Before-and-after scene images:
####
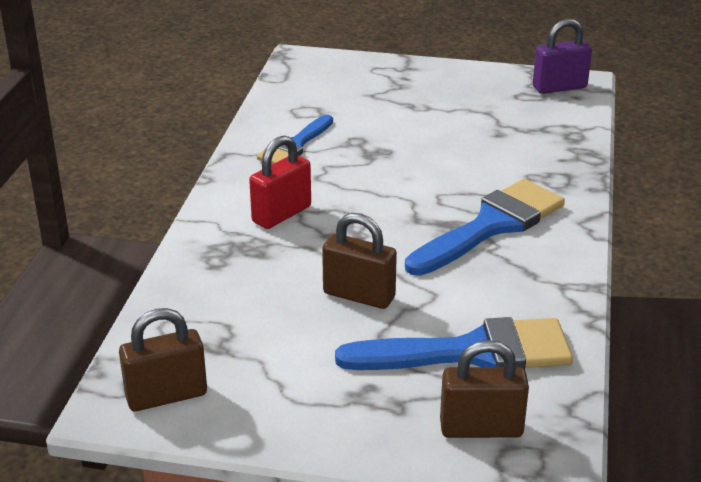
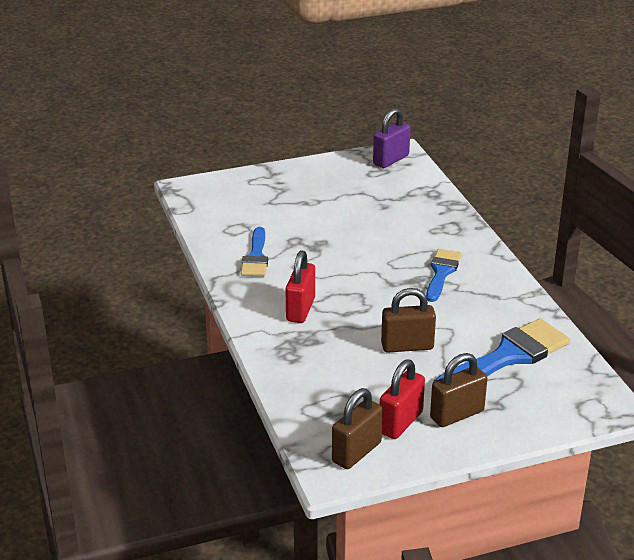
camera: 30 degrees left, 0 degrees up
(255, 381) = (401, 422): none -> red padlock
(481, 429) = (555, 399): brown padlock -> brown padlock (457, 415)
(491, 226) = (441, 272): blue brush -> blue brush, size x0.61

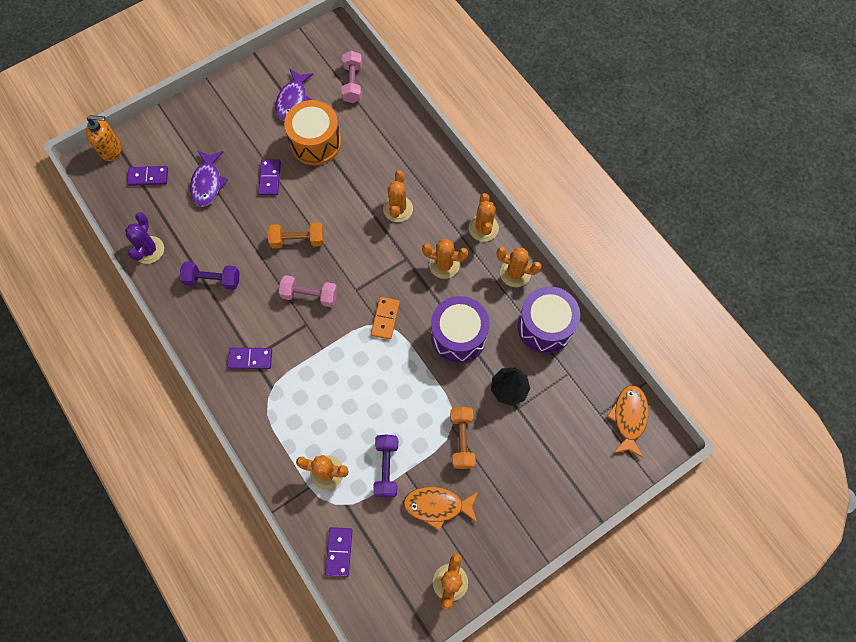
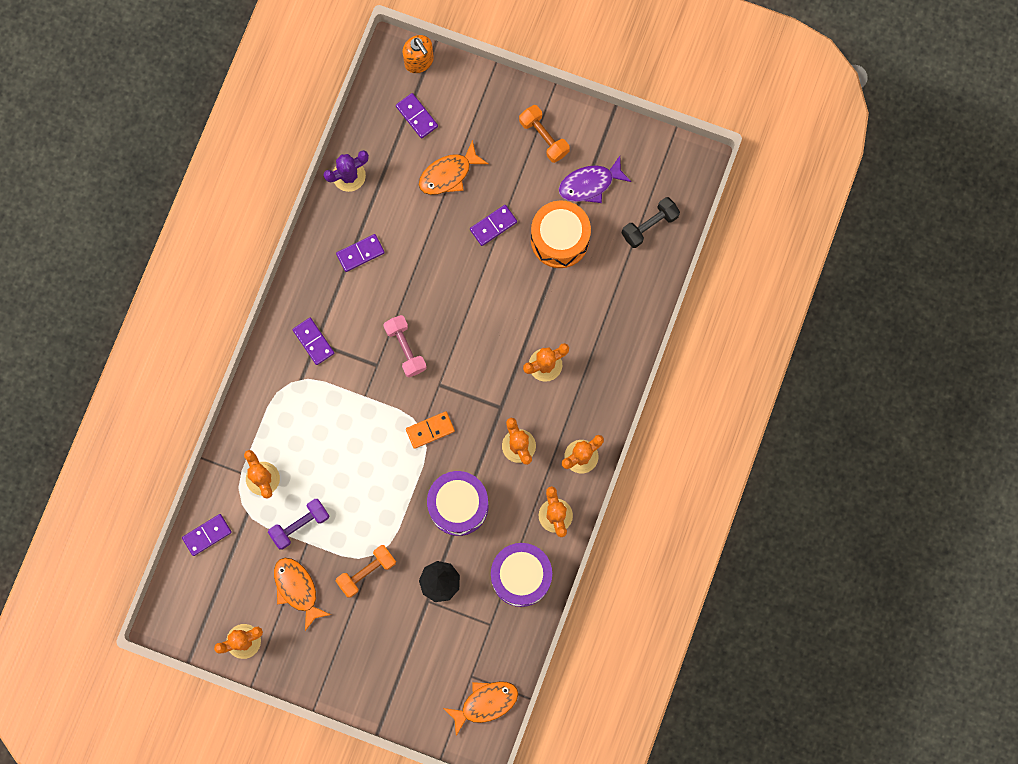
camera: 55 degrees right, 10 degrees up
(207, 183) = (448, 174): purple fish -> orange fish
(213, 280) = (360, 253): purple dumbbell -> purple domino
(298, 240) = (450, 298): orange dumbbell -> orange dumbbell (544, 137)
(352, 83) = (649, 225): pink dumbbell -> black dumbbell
####
Your objective —
Print the line that contains "camera: 55 degrees right, 10 degrees up", then every later line of the entries above up to and including the last, all exactly as written.

Exercise answer —
camera: 55 degrees right, 10 degrees up
(207, 183) = (448, 174): purple fish -> orange fish
(213, 280) = (360, 253): purple dumbbell -> purple domino
(298, 240) = (450, 298): orange dumbbell -> orange dumbbell (544, 137)
(352, 83) = (649, 225): pink dumbbell -> black dumbbell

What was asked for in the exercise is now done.